* [EXERCISE PROMPT]
Everything in the records except the pictures must be copied out exactly.
═════ MATERIAL SUPPLIED ═════
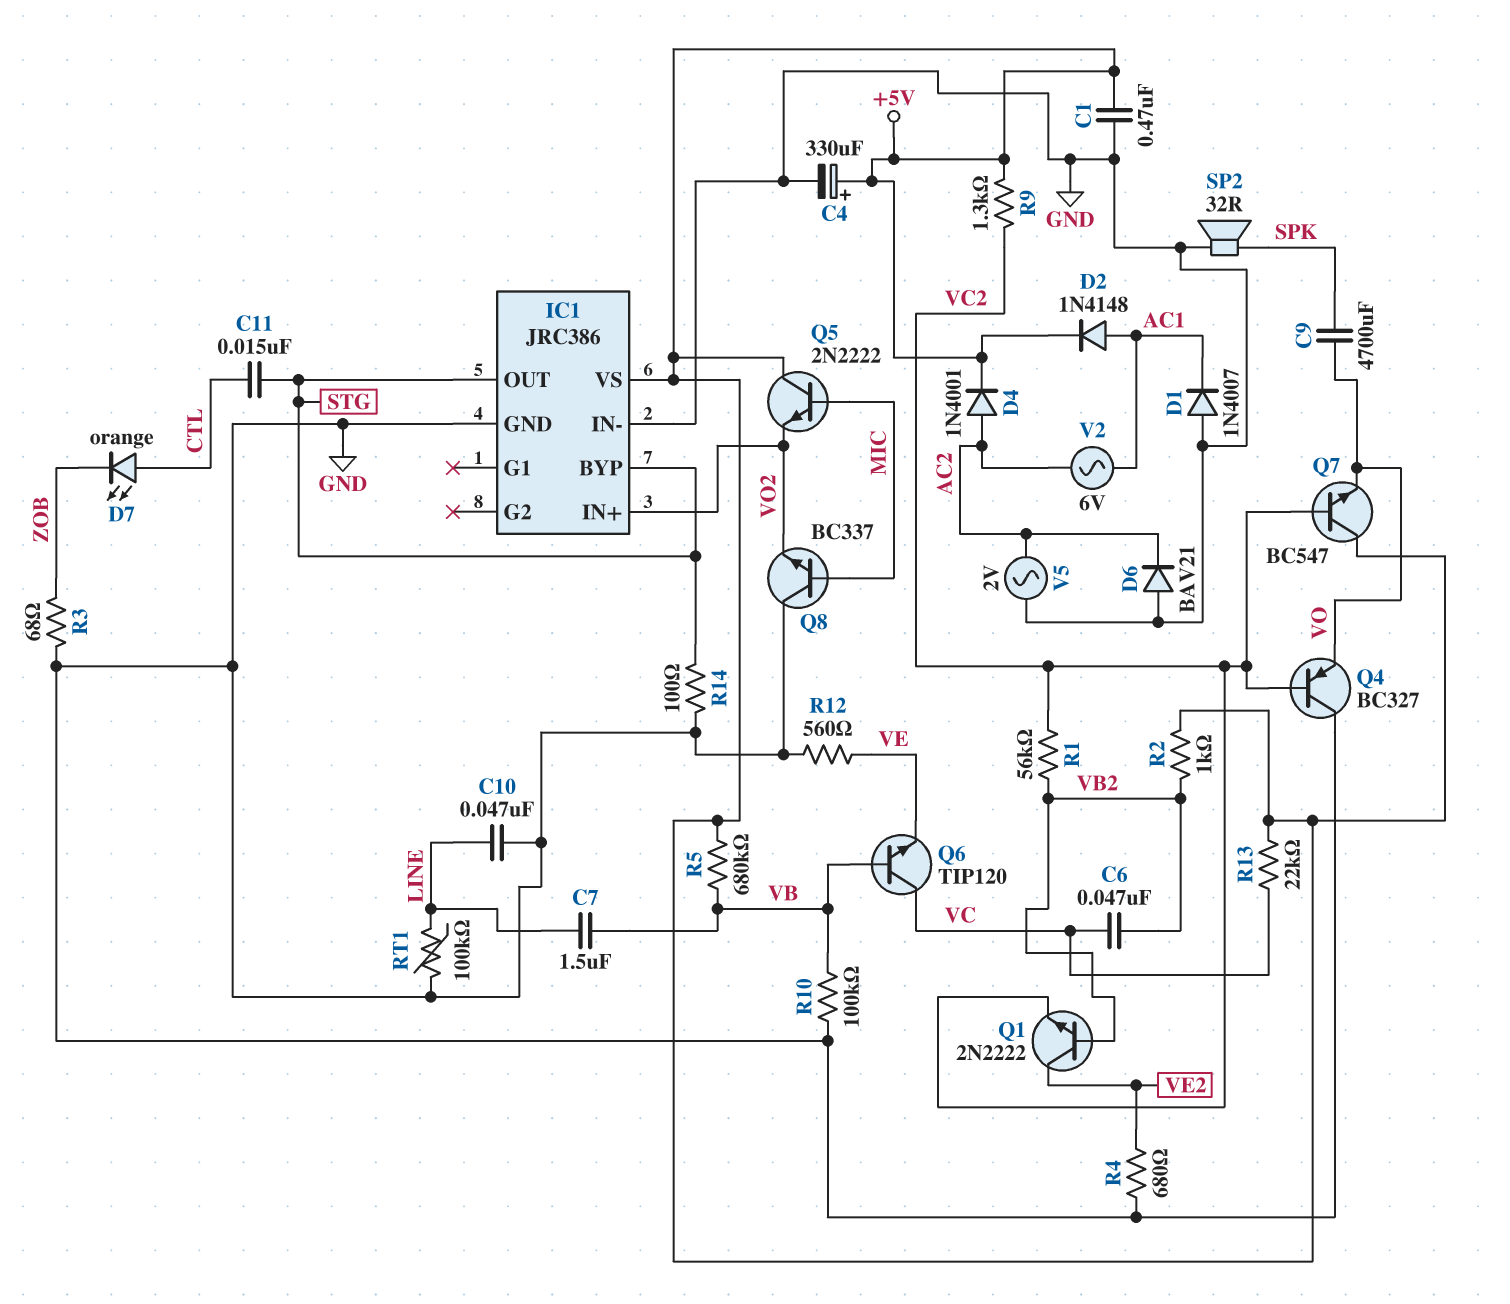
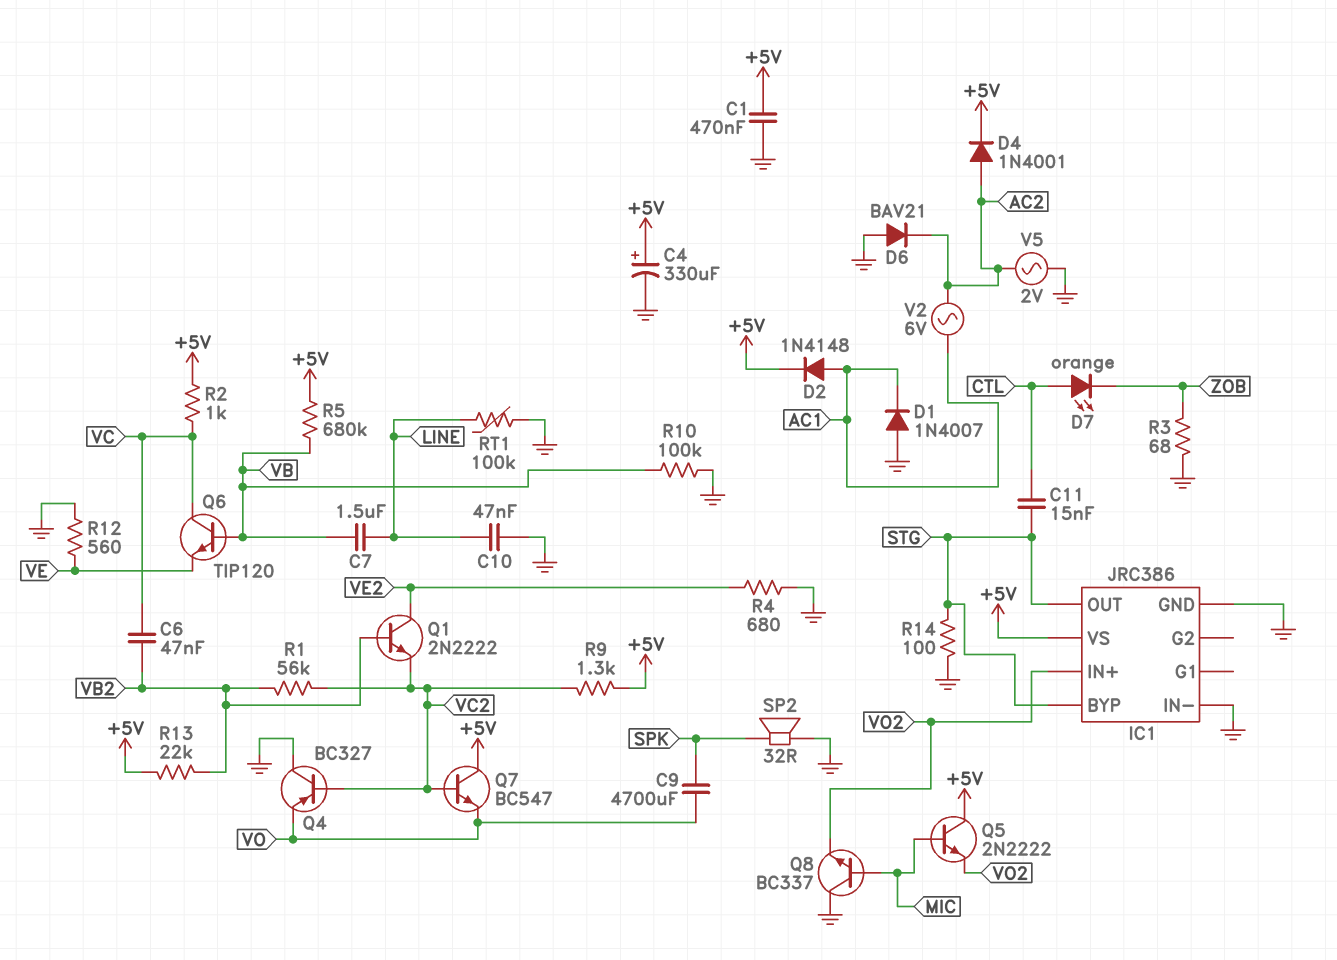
R2: 1k (+5V, VB2) -> 1k (+5V, VC)
R13: 22k (+5V, VC) -> 22k (+5V, VB2)

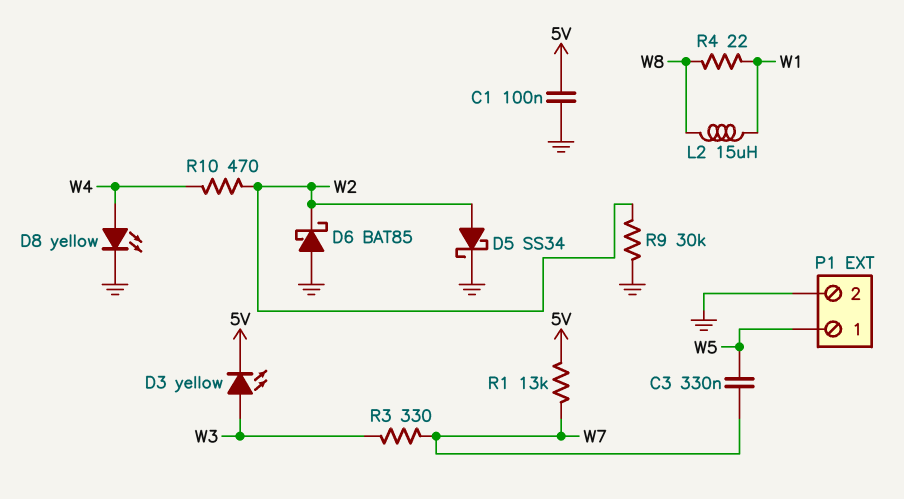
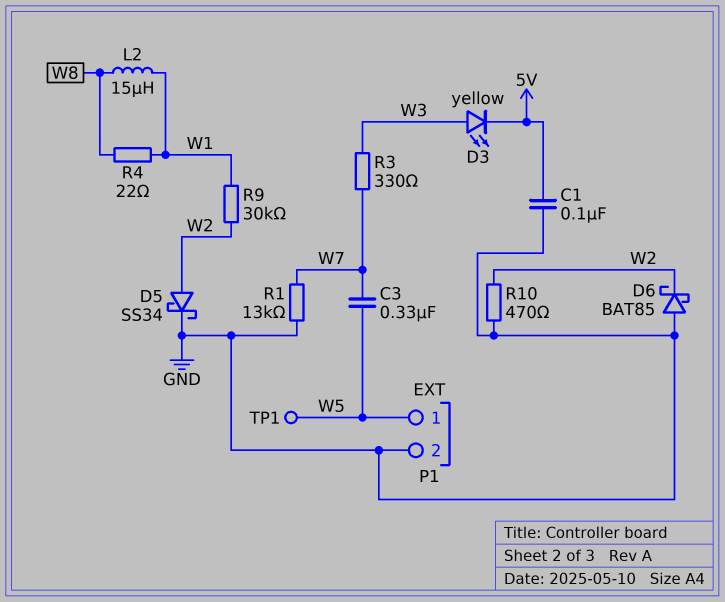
D8: LED yellow (A W4, K GND) -> none
R1: 13k (5V, W7) -> 13k (GND, W7)
R9: 30k (GND, W2) -> 30k (W1, W2)
R10: 470 (W2, W4) -> 470 (GND, W2)
TP1: none -> test point (W5)

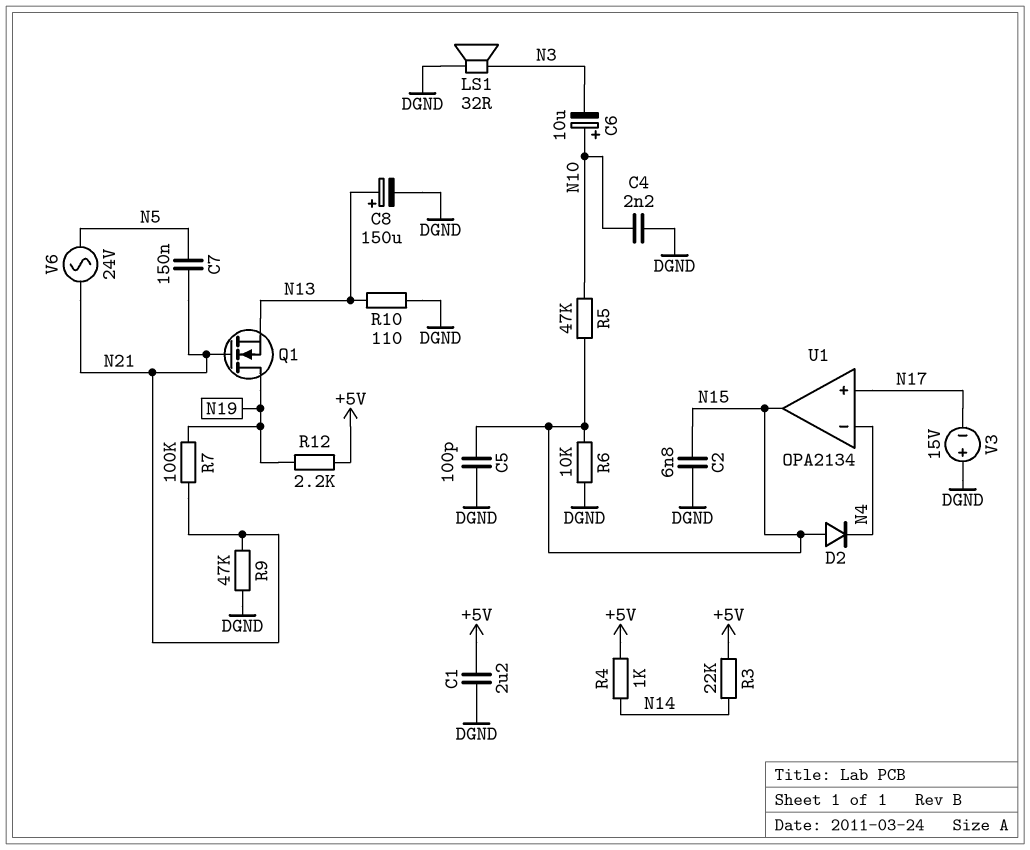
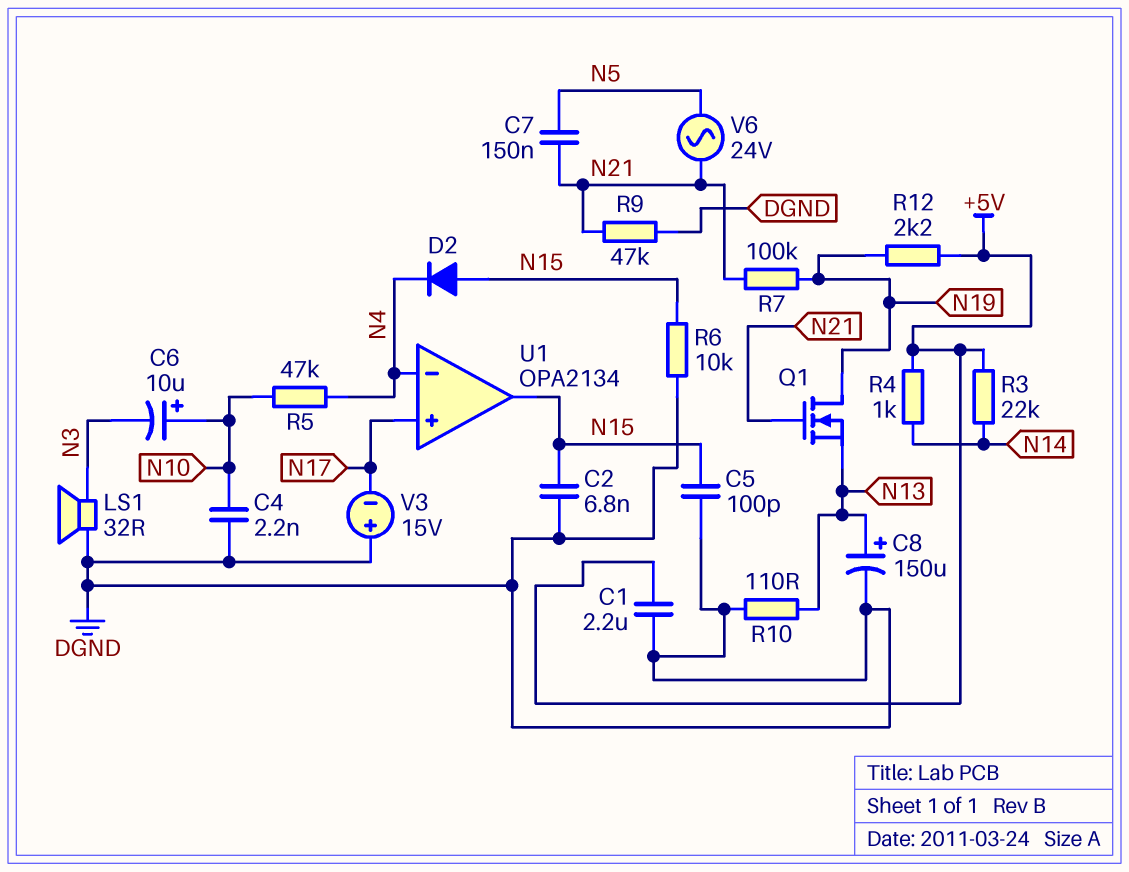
R5: 47k (N10, N15) -> 47k (N4, N10)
═════
* [RESULT FOR THIS EXERCISE]
R2: 1k (+5V, VB2) -> 1k (+5V, VC)
R13: 22k (+5V, VC) -> 22k (+5V, VB2)

D8: LED yellow (A W4, K GND) -> none
R1: 13k (5V, W7) -> 13k (GND, W7)
R9: 30k (GND, W2) -> 30k (W1, W2)
R10: 470 (W2, W4) -> 470 (GND, W2)
TP1: none -> test point (W5)

R5: 47k (N10, N15) -> 47k (N4, N10)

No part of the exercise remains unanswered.